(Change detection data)
━━━━━━

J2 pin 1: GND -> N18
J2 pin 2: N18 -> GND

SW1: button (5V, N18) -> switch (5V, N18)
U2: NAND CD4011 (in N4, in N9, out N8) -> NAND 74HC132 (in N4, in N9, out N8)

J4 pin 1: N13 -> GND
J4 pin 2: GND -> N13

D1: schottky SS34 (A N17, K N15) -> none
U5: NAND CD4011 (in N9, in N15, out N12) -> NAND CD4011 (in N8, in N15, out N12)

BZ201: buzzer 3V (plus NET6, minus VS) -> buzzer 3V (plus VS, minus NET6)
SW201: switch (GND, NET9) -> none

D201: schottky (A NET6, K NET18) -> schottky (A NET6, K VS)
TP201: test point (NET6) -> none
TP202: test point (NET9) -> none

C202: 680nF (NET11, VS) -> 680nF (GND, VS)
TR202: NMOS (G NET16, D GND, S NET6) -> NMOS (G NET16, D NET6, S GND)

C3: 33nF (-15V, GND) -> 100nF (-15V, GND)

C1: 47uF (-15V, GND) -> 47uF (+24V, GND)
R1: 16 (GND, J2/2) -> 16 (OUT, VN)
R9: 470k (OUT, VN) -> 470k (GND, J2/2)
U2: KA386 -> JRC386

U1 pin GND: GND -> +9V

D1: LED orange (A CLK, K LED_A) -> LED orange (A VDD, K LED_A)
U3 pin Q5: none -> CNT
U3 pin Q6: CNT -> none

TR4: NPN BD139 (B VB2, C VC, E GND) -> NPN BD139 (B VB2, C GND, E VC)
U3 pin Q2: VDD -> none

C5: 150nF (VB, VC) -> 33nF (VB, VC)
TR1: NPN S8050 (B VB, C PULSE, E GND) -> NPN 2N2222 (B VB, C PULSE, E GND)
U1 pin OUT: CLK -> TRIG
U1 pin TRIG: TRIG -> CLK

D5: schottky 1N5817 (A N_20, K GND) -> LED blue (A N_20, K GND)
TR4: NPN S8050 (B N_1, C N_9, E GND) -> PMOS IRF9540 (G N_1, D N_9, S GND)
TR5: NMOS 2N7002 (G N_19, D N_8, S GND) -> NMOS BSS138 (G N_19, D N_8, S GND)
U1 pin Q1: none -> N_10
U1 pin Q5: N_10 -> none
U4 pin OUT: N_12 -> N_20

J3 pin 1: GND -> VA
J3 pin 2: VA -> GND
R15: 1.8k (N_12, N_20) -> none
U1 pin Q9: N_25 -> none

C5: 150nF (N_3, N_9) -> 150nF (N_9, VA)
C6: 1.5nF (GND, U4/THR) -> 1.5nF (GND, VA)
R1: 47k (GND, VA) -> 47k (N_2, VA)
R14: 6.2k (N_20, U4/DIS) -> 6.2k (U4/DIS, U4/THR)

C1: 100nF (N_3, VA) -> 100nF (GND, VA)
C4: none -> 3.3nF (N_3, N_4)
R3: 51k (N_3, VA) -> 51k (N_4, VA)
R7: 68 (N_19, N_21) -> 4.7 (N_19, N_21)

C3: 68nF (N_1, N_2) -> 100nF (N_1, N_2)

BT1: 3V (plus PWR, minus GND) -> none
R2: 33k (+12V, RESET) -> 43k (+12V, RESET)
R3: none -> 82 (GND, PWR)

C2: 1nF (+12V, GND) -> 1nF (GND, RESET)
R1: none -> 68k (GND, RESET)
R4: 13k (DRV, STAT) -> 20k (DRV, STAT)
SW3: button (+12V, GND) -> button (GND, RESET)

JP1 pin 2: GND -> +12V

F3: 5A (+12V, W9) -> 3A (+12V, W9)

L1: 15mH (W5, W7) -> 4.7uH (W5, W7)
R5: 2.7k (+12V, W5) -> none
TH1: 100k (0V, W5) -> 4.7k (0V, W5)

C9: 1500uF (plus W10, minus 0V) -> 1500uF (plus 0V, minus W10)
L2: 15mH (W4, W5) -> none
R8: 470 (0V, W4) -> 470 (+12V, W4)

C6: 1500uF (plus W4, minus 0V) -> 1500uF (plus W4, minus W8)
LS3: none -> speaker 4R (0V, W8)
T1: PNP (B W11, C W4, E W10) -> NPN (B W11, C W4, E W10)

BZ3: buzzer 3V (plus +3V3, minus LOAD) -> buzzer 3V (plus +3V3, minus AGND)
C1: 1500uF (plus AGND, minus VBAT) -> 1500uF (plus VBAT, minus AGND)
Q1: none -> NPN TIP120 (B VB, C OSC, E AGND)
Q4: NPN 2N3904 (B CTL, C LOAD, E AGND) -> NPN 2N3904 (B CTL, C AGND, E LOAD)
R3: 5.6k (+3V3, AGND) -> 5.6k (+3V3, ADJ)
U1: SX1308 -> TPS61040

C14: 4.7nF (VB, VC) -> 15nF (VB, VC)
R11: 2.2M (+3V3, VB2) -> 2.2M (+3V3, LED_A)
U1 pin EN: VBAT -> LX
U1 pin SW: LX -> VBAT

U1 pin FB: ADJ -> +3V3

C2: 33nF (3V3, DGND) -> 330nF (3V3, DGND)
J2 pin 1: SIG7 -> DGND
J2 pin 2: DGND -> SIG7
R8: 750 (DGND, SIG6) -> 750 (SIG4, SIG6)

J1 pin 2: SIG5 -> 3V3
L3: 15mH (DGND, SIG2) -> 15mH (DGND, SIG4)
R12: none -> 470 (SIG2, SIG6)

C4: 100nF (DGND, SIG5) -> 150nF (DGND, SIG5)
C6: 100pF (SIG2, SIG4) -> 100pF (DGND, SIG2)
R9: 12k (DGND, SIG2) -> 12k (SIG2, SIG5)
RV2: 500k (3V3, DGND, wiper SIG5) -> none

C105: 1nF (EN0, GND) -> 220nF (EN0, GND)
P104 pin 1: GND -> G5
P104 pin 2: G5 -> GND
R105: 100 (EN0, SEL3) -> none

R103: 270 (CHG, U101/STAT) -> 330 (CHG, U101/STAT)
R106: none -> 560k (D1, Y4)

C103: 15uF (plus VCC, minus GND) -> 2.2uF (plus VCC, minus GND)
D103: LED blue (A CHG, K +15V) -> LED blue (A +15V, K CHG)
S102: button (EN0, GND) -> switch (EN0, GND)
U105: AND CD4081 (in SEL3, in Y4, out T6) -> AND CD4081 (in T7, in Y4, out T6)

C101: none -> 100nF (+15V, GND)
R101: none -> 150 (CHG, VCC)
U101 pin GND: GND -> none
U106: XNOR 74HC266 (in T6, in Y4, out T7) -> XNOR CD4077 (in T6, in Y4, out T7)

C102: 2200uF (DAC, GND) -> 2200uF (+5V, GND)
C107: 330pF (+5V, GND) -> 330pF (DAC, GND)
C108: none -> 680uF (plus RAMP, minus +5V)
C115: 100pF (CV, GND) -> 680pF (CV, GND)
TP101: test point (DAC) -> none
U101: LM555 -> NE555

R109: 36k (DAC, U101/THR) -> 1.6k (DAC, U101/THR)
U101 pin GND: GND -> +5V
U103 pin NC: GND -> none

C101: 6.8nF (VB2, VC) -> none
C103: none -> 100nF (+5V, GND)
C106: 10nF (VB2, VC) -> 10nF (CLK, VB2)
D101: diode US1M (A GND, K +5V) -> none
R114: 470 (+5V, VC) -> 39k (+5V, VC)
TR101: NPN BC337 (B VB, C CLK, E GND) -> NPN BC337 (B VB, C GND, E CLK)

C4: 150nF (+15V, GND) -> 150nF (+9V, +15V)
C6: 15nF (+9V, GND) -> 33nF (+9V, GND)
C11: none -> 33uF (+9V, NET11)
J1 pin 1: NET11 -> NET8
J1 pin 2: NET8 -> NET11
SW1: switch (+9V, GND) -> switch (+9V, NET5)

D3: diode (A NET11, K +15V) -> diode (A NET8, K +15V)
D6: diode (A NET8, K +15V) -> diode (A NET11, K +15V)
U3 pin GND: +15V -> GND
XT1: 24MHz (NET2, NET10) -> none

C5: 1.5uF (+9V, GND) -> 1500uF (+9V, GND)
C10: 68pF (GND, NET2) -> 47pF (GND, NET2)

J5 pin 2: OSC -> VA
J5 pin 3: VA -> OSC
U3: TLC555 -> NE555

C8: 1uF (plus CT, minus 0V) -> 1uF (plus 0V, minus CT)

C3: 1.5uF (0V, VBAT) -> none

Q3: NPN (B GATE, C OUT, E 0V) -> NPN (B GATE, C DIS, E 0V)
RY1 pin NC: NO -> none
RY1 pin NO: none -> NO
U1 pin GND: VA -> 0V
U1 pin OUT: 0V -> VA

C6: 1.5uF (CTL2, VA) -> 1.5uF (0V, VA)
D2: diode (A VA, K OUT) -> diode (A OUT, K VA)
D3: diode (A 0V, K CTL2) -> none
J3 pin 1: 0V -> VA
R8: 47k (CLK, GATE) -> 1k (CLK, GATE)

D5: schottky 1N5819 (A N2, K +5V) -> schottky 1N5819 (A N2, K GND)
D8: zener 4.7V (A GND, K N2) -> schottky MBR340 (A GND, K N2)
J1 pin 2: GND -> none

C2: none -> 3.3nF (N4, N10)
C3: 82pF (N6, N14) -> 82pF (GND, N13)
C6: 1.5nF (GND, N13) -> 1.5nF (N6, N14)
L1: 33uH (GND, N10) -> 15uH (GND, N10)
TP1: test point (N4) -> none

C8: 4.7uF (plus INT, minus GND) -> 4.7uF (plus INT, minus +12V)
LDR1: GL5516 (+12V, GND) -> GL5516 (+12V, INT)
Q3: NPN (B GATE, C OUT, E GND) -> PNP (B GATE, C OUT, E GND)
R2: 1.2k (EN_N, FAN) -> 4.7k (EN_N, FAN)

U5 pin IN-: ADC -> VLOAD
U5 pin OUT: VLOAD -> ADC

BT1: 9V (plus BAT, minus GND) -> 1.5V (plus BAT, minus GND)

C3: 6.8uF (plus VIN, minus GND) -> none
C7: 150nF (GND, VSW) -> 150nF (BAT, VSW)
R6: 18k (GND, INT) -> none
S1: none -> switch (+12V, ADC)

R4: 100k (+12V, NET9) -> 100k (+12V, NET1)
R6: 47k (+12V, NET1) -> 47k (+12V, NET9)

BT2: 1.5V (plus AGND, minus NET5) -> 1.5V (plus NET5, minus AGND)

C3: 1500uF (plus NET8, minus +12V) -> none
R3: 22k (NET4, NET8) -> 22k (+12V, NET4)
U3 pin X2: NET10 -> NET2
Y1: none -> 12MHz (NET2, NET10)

━━━━━━

Where a line above holds the string "AGND", copy that line.

RESPONSE AREA
BZ3: buzzer 3V (plus +3V3, minus LOAD) -> buzzer 3V (plus +3V3, minus AGND)
C1: 1500uF (plus AGND, minus VBAT) -> 1500uF (plus VBAT, minus AGND)
Q1: none -> NPN TIP120 (B VB, C OSC, E AGND)
Q4: NPN 2N3904 (B CTL, C LOAD, E AGND) -> NPN 2N3904 (B CTL, C AGND, E LOAD)
R3: 5.6k (+3V3, AGND) -> 5.6k (+3V3, ADJ)
BT2: 1.5V (plus AGND, minus NET5) -> 1.5V (plus NET5, minus AGND)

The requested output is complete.